* [Objective]: Reproduce the stretch of items from the line containing "WSR: 00:02 -> 00:00" through the last item, with both ends included. Leave the pictures out.

····················

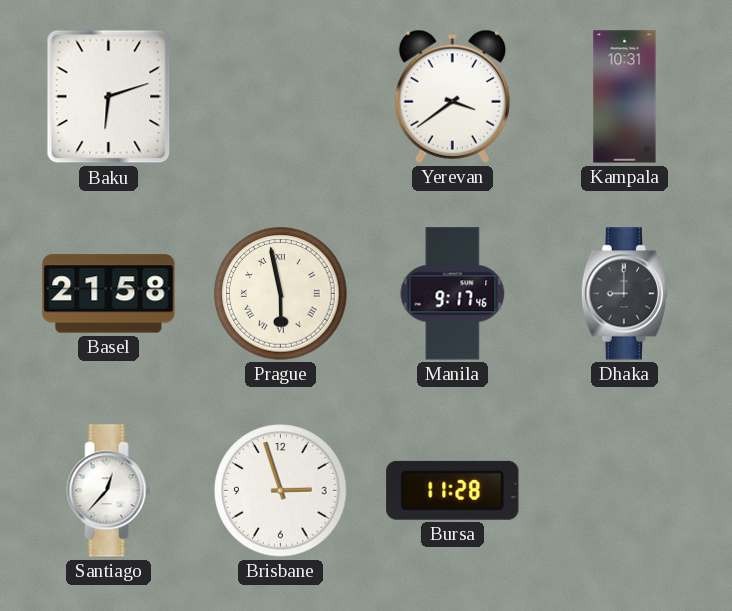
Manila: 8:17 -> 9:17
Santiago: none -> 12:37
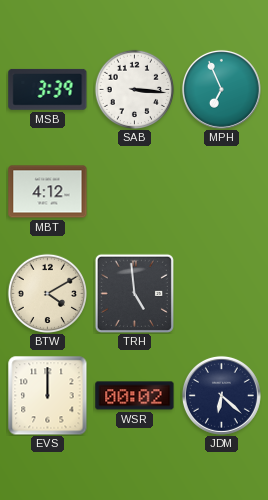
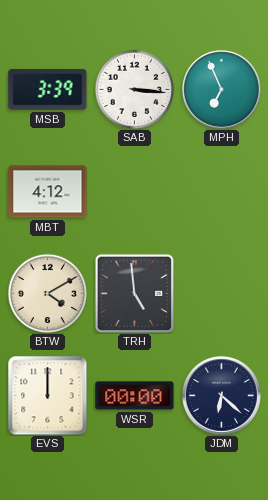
WSR: 00:02 -> 00:00
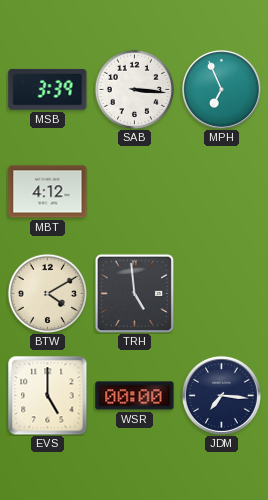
EVS: 12:00 -> 5:00
JDM: 6:22 -> 7:16
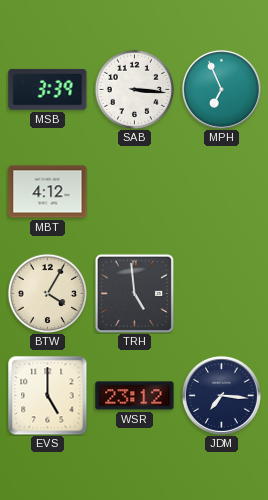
BTW: 4:10 -> 4:05
WSR: 00:00 -> 23:12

····················

* [Task output]:
WSR: 00:02 -> 00:00
EVS: 12:00 -> 5:00
JDM: 6:22 -> 7:16
BTW: 4:10 -> 4:05
WSR: 00:00 -> 23:12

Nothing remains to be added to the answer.